# [INSTRUCTIONS TO FOLLOW]
Locate, in the data below, the line that contains "lime brick A3:C3" and the line that contains "black brick K5:K7"; reproduce exactly those two lines and every line between them, nothing more.

# [SUPPLIED INFORMATION]
--------

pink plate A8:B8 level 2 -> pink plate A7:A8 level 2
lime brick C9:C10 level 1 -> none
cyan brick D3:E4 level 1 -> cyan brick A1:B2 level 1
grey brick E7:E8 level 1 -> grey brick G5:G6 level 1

--------

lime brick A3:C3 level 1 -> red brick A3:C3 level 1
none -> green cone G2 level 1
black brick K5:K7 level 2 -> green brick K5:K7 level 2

--------

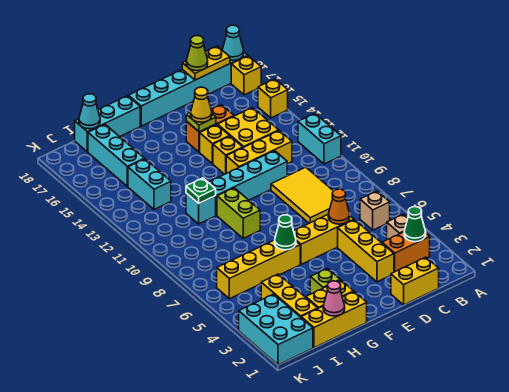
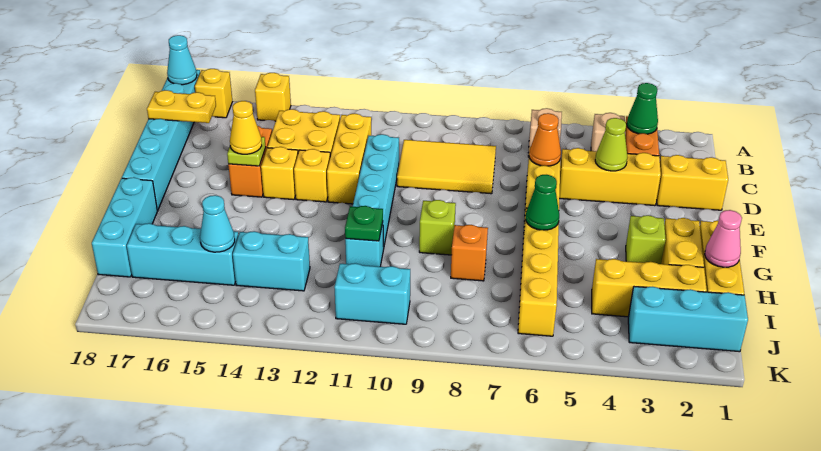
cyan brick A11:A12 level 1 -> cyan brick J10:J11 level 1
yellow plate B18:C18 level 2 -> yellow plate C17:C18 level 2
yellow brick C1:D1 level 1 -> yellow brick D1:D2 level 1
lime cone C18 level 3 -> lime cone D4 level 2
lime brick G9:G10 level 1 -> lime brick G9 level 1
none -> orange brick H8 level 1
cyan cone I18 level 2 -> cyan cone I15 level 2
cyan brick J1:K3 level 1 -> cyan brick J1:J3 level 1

--------

# [EXPECTED ANSWER]
lime brick A3:C3 level 1 -> red brick A3:C3 level 1
none -> green cone G2 level 1
black brick K5:K7 level 2 -> green brick K5:K7 level 2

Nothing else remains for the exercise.